*** Begin section ***

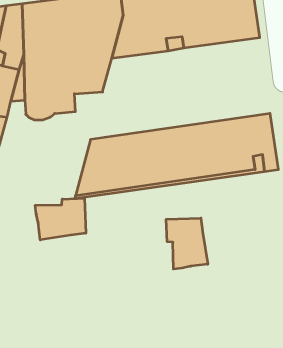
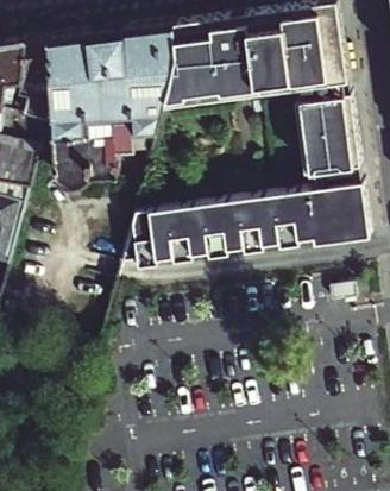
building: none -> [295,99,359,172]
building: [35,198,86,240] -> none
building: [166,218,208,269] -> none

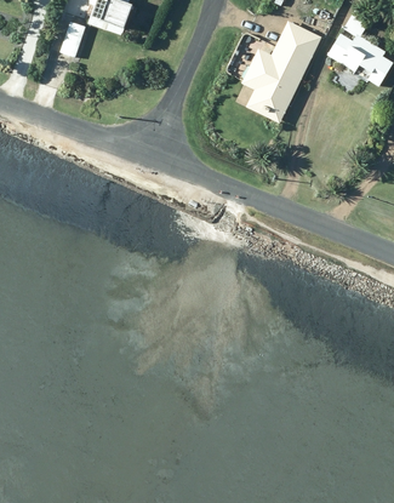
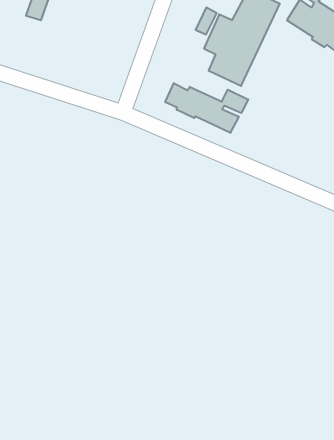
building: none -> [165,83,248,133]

*** End section ***
*** Begin section ***

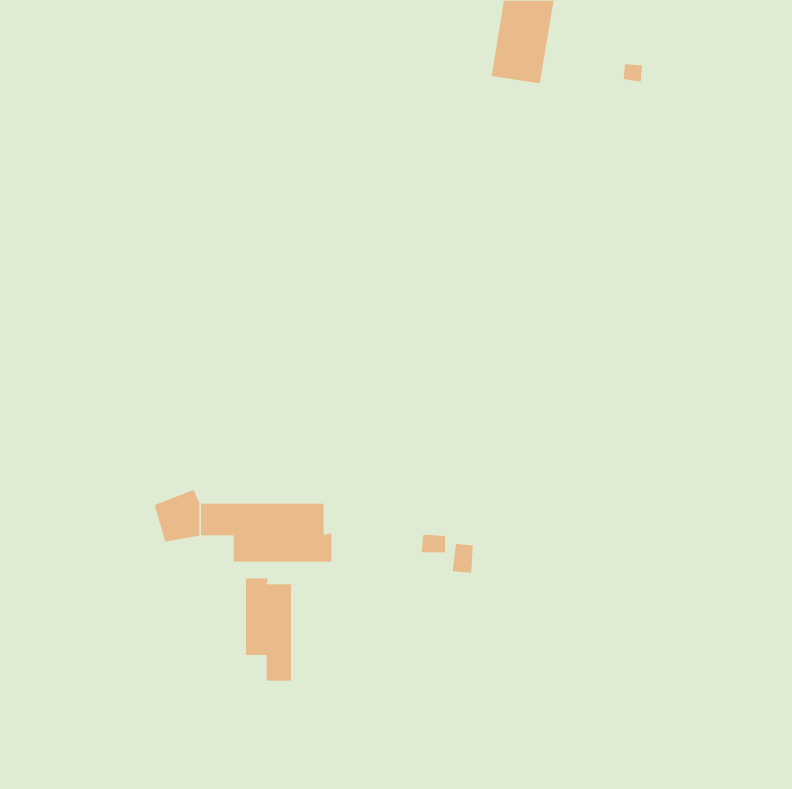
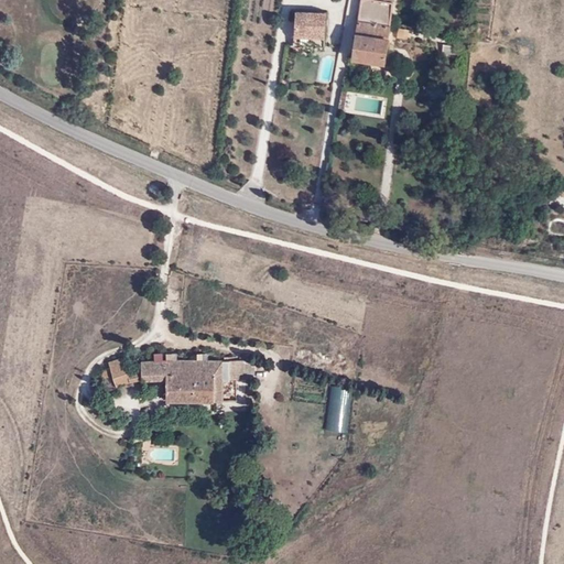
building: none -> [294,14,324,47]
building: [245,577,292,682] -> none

*** End section ***

Could you retype exactly the lines above, starting at the line that contains "building: none -> [294,14,324,47]" and ending at the line that contains "building: [245,577,292,682] -> none", and nothing more?

> **Answer box**:
building: none -> [294,14,324,47]
building: [245,577,292,682] -> none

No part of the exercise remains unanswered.